REQUIRED WORK
Please copy, exactly as they appear below, the lines from the one containing "RELAY pin IN2: A12 -> B8" through the one containing "FAN1 pin SIG: none -> SCL".

Content starts

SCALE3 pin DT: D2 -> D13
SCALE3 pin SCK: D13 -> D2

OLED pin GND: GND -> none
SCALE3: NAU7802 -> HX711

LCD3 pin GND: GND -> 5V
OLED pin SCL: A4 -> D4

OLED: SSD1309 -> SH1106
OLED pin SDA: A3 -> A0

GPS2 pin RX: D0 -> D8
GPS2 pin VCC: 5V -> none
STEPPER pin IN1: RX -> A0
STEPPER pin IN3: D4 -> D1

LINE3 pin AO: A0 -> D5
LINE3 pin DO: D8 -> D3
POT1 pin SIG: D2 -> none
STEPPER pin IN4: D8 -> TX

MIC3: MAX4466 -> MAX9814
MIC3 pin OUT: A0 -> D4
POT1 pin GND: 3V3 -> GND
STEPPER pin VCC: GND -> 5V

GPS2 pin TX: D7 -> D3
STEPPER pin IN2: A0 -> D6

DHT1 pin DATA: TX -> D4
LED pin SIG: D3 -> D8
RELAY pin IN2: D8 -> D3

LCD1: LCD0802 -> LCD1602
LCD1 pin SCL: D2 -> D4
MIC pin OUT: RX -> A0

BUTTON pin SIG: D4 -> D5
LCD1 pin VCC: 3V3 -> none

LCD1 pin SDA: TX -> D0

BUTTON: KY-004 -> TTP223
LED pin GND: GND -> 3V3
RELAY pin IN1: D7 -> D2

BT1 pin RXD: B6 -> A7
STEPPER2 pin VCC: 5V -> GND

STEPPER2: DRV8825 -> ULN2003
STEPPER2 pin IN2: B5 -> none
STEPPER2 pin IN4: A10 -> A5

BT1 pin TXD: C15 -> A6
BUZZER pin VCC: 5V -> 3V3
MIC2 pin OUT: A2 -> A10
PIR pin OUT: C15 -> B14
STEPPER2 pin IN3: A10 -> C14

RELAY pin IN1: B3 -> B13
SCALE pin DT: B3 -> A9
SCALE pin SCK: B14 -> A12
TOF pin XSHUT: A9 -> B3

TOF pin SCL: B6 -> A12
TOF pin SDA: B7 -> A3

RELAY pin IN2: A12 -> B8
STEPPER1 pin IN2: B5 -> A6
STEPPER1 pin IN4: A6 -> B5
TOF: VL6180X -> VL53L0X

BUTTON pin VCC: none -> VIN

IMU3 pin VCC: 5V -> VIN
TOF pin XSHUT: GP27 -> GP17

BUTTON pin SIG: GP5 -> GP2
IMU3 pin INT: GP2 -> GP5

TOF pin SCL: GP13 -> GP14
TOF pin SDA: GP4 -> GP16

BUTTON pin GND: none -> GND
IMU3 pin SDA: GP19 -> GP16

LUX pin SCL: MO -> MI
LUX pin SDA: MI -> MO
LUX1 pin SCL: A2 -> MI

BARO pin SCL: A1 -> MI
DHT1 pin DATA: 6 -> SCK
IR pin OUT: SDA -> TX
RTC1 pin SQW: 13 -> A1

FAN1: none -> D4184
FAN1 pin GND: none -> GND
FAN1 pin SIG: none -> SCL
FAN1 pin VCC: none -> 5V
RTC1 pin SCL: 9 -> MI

Content ends

TASK OUTPUT
RELAY pin IN2: A12 -> B8
STEPPER1 pin IN2: B5 -> A6
STEPPER1 pin IN4: A6 -> B5
TOF: VL6180X -> VL53L0X

BUTTON pin VCC: none -> VIN

IMU3 pin VCC: 5V -> VIN
TOF pin XSHUT: GP27 -> GP17

BUTTON pin SIG: GP5 -> GP2
IMU3 pin INT: GP2 -> GP5

TOF pin SCL: GP13 -> GP14
TOF pin SDA: GP4 -> GP16

BUTTON pin GND: none -> GND
IMU3 pin SDA: GP19 -> GP16

LUX pin SCL: MO -> MI
LUX pin SDA: MI -> MO
LUX1 pin SCL: A2 -> MI

BARO pin SCL: A1 -> MI
DHT1 pin DATA: 6 -> SCK
IR pin OUT: SDA -> TX
RTC1 pin SQW: 13 -> A1

FAN1: none -> D4184
FAN1 pin GND: none -> GND
FAN1 pin SIG: none -> SCL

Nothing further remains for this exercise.